[[ SOURCE RECORDS, beginning ]]
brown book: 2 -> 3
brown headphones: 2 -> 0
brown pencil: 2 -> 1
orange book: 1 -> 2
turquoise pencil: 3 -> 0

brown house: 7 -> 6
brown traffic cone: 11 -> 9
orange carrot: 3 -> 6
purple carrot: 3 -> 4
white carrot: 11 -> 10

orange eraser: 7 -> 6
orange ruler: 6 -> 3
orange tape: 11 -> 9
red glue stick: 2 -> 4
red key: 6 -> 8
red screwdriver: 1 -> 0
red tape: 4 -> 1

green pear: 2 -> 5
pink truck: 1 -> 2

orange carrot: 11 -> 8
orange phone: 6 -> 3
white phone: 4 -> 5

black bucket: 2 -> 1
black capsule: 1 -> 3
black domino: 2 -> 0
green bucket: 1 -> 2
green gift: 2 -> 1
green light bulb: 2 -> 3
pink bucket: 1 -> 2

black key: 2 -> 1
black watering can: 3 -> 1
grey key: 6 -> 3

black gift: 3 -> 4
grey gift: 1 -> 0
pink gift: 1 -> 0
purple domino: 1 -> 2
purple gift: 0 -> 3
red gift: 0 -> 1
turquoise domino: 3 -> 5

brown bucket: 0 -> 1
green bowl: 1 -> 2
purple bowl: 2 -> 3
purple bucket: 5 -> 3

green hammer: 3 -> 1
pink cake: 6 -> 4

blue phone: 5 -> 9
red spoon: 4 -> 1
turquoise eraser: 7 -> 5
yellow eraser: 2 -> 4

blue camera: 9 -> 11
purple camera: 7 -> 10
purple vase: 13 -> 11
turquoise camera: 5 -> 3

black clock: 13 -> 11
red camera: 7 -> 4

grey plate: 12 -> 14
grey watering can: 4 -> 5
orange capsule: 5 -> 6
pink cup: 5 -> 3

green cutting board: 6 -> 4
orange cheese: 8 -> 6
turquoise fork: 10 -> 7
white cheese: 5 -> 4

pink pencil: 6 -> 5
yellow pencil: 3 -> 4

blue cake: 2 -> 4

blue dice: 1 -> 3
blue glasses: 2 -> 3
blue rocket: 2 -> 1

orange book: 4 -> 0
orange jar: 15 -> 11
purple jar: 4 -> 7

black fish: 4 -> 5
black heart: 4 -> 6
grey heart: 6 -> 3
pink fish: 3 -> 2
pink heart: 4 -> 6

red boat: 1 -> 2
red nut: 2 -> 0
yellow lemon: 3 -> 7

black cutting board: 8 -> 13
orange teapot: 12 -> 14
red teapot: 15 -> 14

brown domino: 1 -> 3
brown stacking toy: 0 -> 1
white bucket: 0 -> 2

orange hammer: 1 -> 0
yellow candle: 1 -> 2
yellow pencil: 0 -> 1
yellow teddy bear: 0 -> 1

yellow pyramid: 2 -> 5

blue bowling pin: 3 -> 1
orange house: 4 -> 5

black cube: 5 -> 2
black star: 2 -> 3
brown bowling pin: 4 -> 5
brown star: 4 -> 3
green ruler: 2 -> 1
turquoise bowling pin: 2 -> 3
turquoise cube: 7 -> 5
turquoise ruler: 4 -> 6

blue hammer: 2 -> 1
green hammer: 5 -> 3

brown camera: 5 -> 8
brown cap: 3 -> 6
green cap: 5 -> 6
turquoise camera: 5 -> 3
[[ SOURCE RECORDS, end ]]
> [WHAT YOU SHOULD DO]: Locate the line that contains "green ruler: 2 -> 1", then please quote it and every line after it to the end of the entries above, exactly and with nothing else.

> [WRITTEN RESPONSE]:
green ruler: 2 -> 1
turquoise bowling pin: 2 -> 3
turquoise cube: 7 -> 5
turquoise ruler: 4 -> 6

blue hammer: 2 -> 1
green hammer: 5 -> 3

brown camera: 5 -> 8
brown cap: 3 -> 6
green cap: 5 -> 6
turquoise camera: 5 -> 3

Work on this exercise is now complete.